§ **Assignment**: There are pictures in the records below; leave them out and set down exactly the lines from the one holding "(746, 171) = (366, 417): white" through the one holding "(312, 495) = (327, 117): brown".

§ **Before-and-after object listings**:
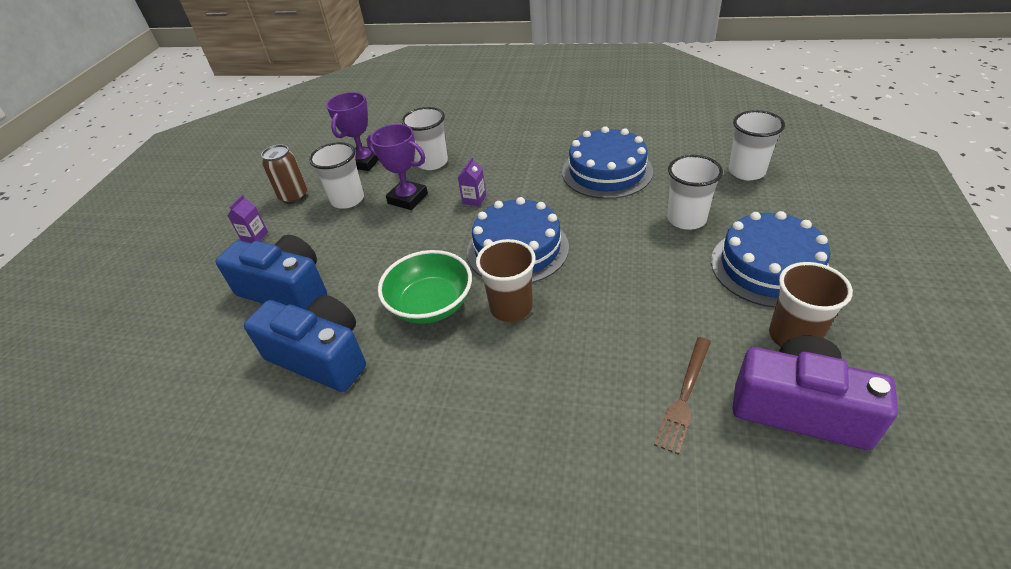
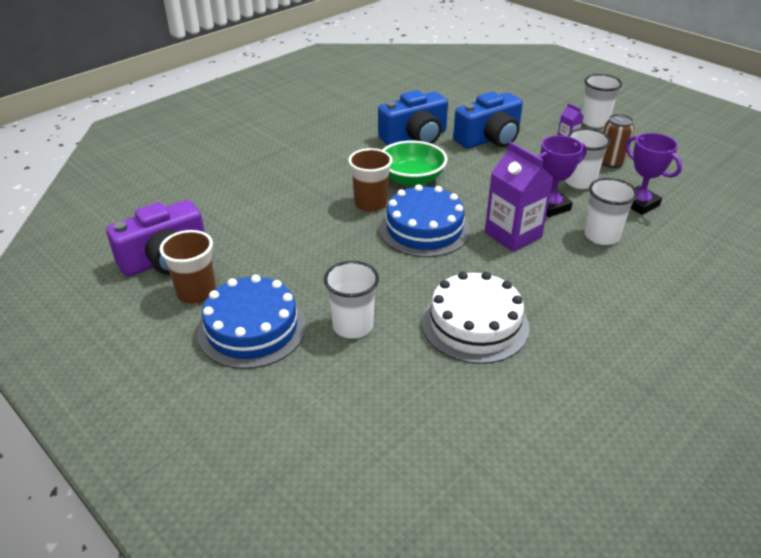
camera: 120 degrees right, 5 degrees down
(474, 199) = (513, 235): purple carton -> purple carton, size x2.18
(607, 171) = (475, 324): blue cake -> white cake
(684, 396) = (229, 228): brown fork -> none
(746, 171) = (366, 417): white cup -> white cup (594, 122)

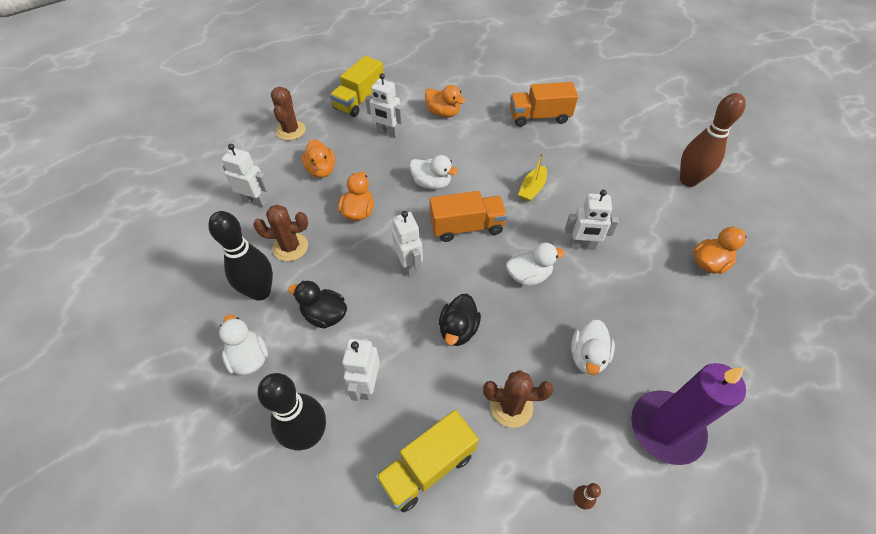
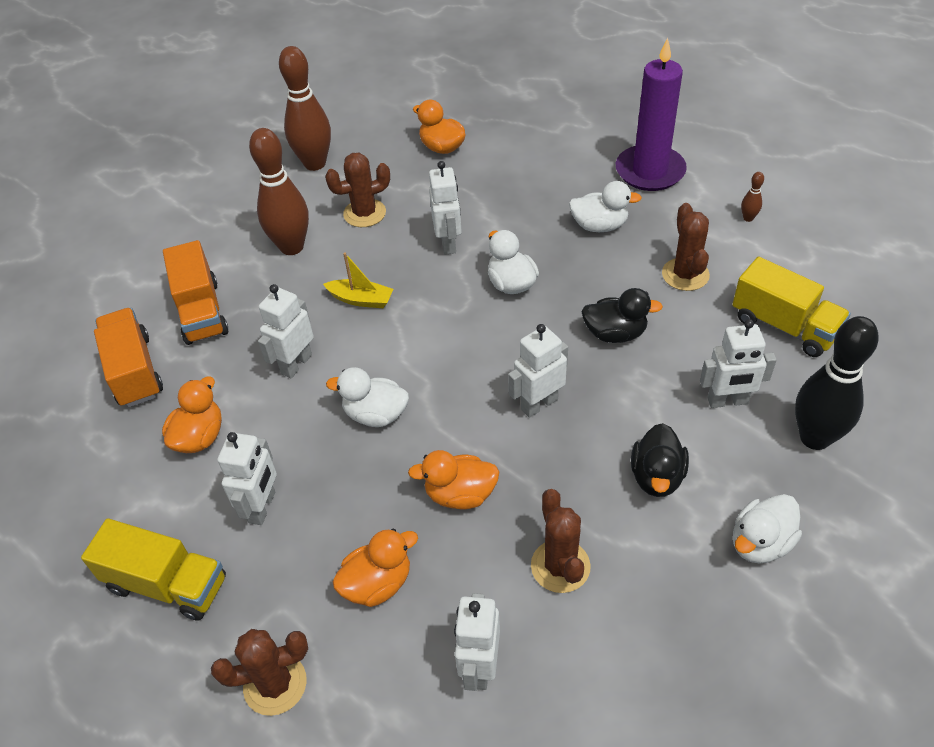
camera: 100 degrees left, 5 degrees down
(260, 292) = (655, 575): black bowling pin -> none
(431, 183) = (375, 414): white duck -> white duck turned 90 degrees counterclockwise
(466, 227) = (451, 356): orange truck -> orange truck (134, 371)
(483, 153) = (296, 364): none -> white robot
(592, 160) = (292, 247): none -> brown bowling pin
(624, 201) = (364, 213): none -> brown cactus

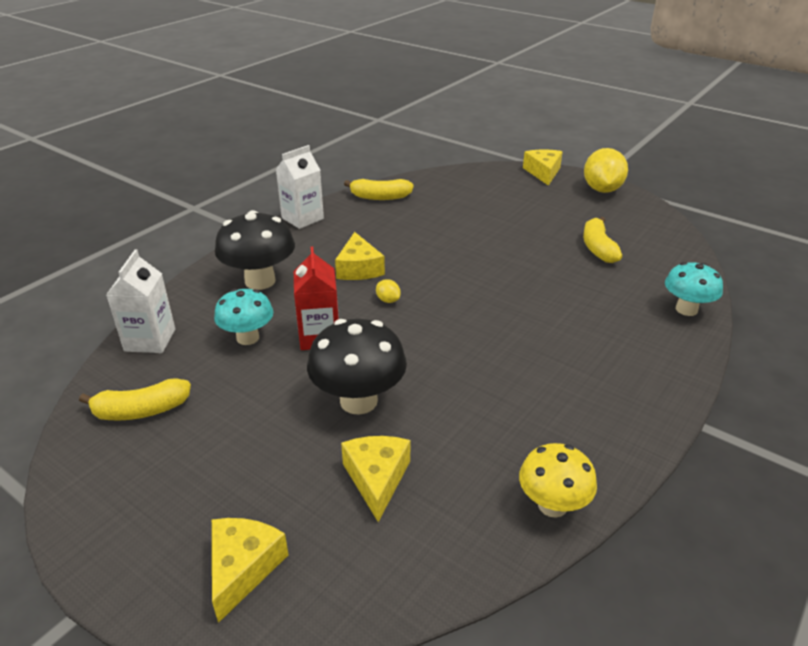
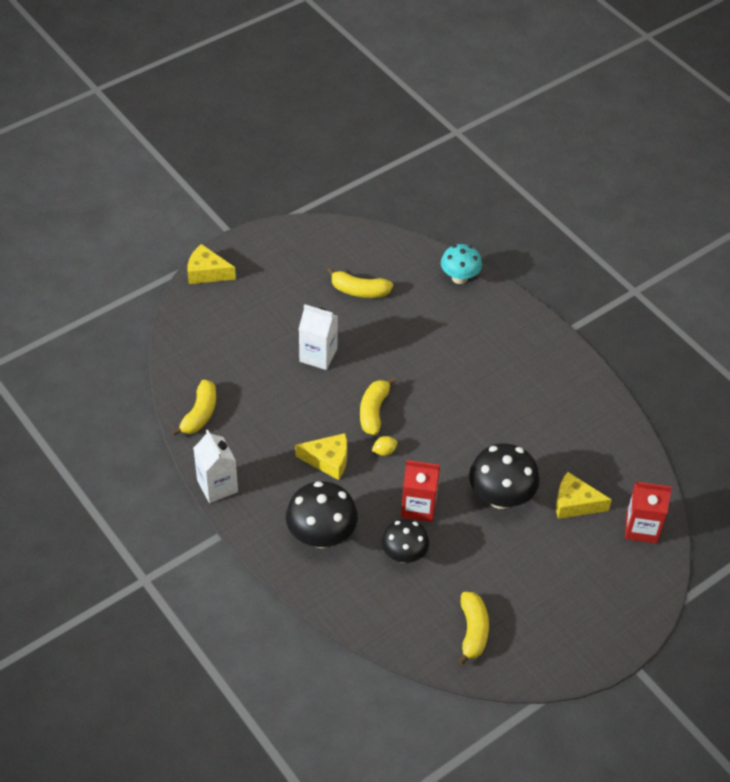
camera: 75 degrees left, 15 degrees up
(150, 340) = (384, 624): white carton -> white carton (318, 355)
(243, 568) = (625, 582): yellow cheese -> none
(248, 338) = (404, 555): turquoise mushroom -> black mushroom
(357, 574) = (641, 528): none -> red carton
(439, 284) = (373, 411): none -> yellow banana
(552, 505) = (616, 425): yellow mushroom -> none
(602, 189) = (261, 245): yellow lemon -> none

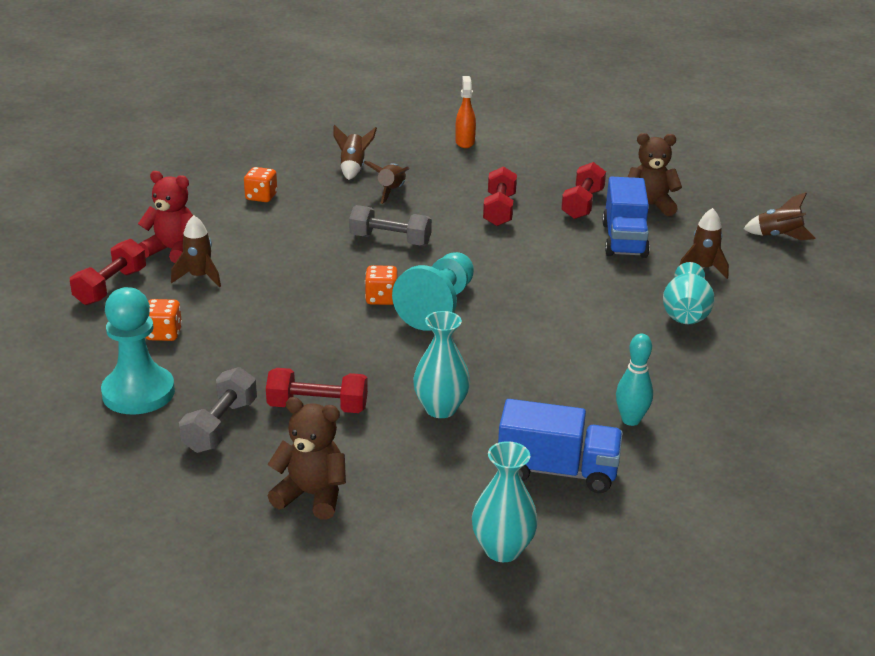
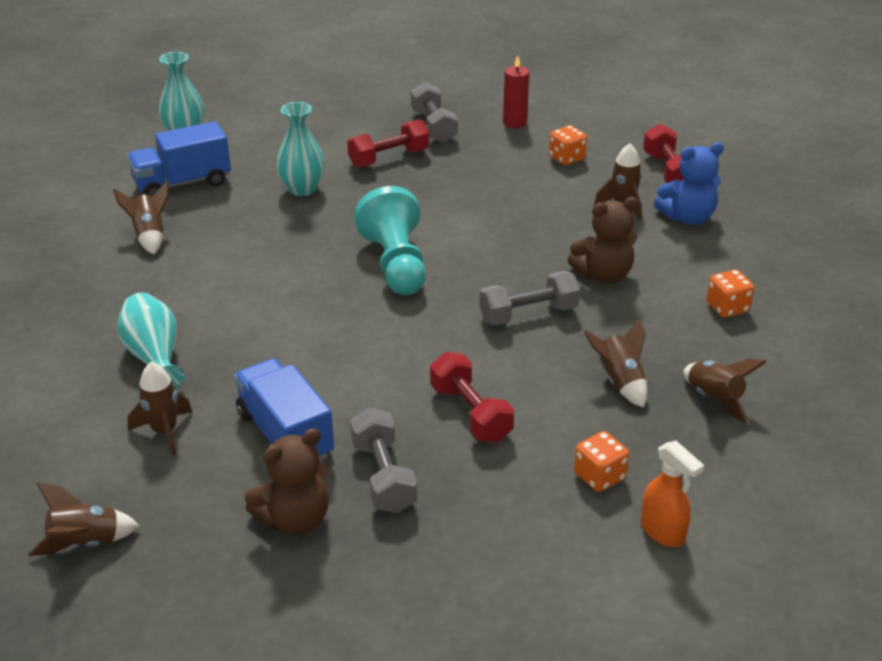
camera: 145 degrees right, 5 degrees up
(138, 393) = (514, 123): turquoise pawn -> red candle
(172, 250) = (687, 218): red teddy bear -> blue teddy bear
(312, 495) = (327, 117): brown teddy bear -> brown teddy bear (603, 275)
(381, 299) = (453, 250): orange dice -> orange dice (599, 476)
(582, 204) = (383, 476): red dumbbell -> grey dumbbell
(631, 420) = (149, 236): turquoise bowling pin -> brown rocket

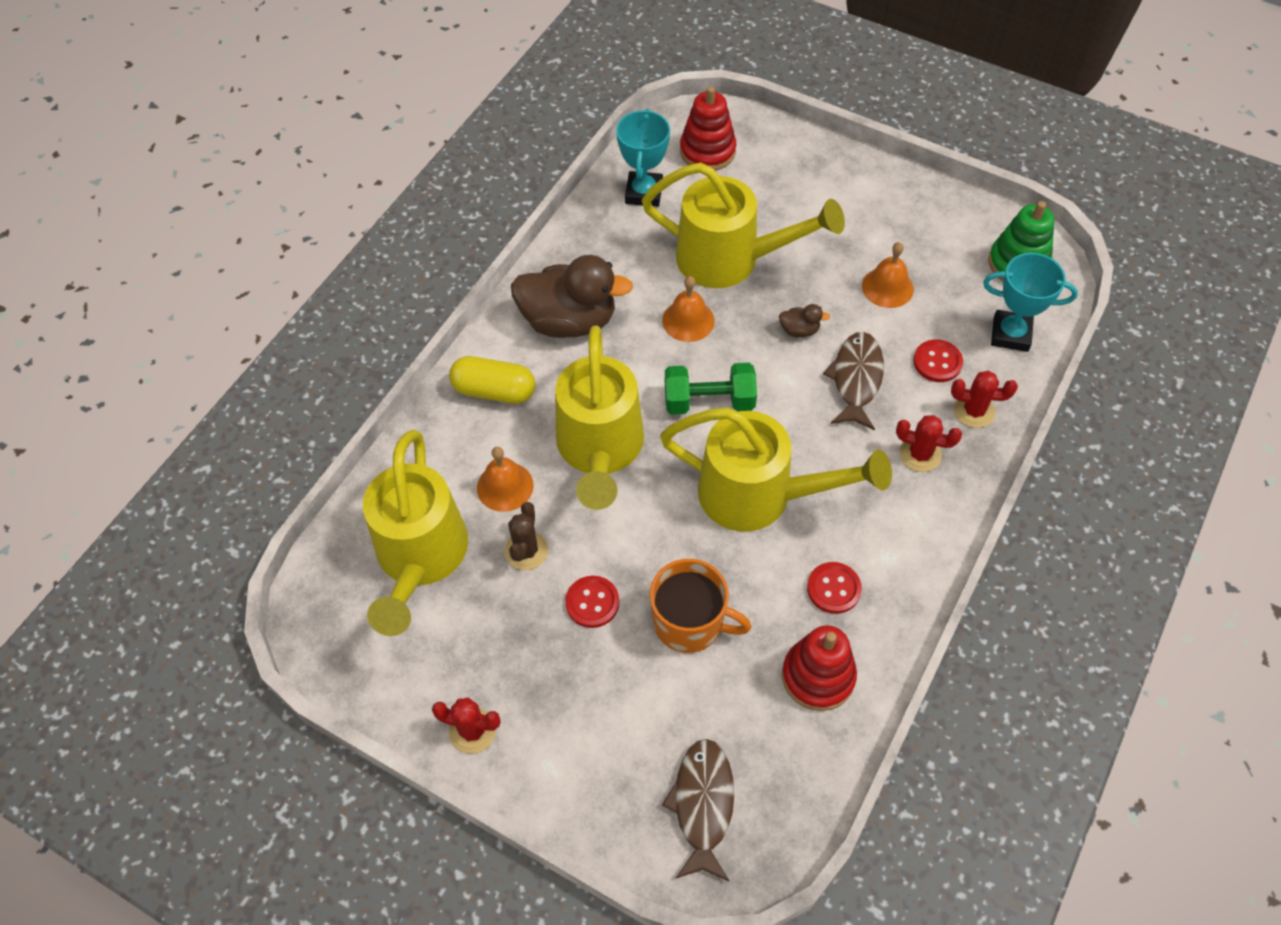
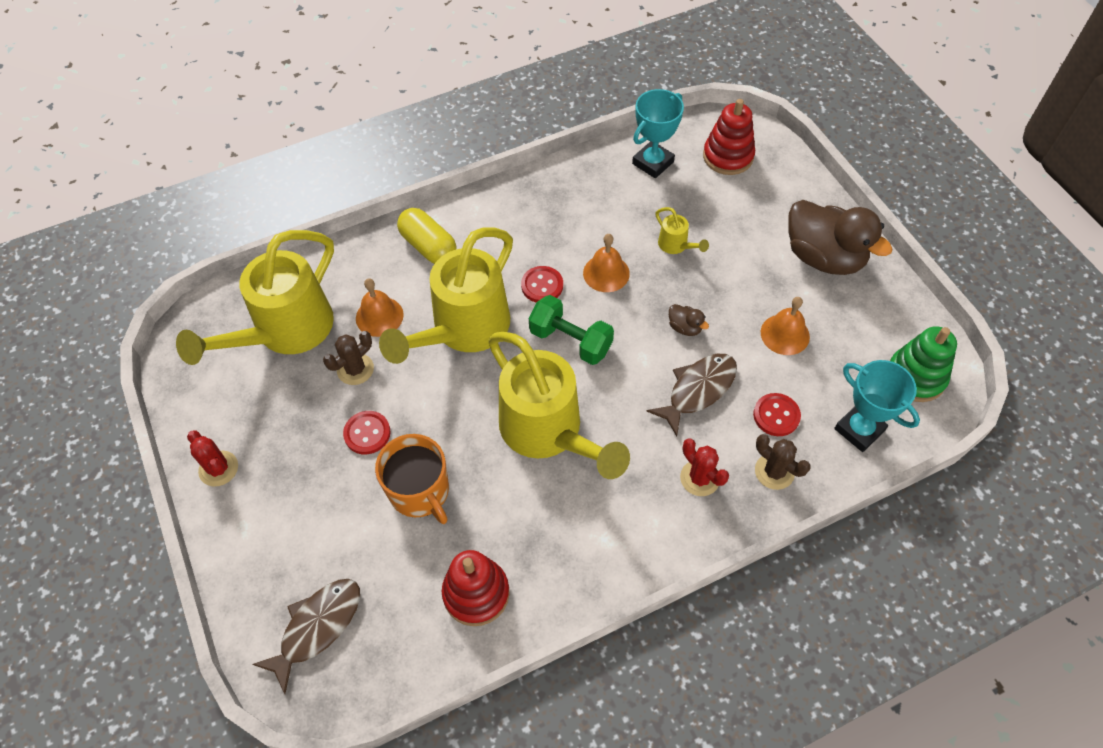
camera: 35 degrees right, 0 degrees up
(569, 321) = (520, 226): brown duck -> brown duck (823, 257)
(729, 260) = (676, 245): yellow watering can -> yellow watering can, size x0.40
(833, 589) = (544, 536): red button -> red button (542, 285)
(974, 411) = (774, 471): red cactus -> brown cactus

§ **Solution**:
(746, 171) = (366, 417): white cup -> white cup (594, 122)

camera: 100 degrees left, 5 degrees down
(260, 292) = (655, 575): black bowling pin -> none
(431, 183) = (375, 414): white duck -> white duck turned 90 degrees counterclockwise
(466, 227) = (451, 356): orange truck -> orange truck (134, 371)
(483, 153) = (296, 364): none -> white robot
(592, 160) = (292, 247): none -> brown bowling pin
(624, 201) = (364, 213): none -> brown cactus

camera: 75 degrees left, 15 degrees up
(150, 340) = (384, 624): white carton -> white carton (318, 355)
(243, 568) = (625, 582): yellow cheese -> none
(248, 338) = (404, 555): turquoise mushroom -> black mushroom
(357, 574) = (641, 528): none -> red carton
(439, 284) = (373, 411): none -> yellow banana
(552, 505) = (616, 425): yellow mushroom -> none
(602, 189) = (261, 245): yellow lemon -> none

camera: 145 degrees right, 5 degrees up
(138, 393) = (514, 123): turquoise pawn -> red candle
(172, 250) = (687, 218): red teddy bear -> blue teddy bear
(312, 495) = (327, 117): brown teddy bear -> brown teddy bear (603, 275)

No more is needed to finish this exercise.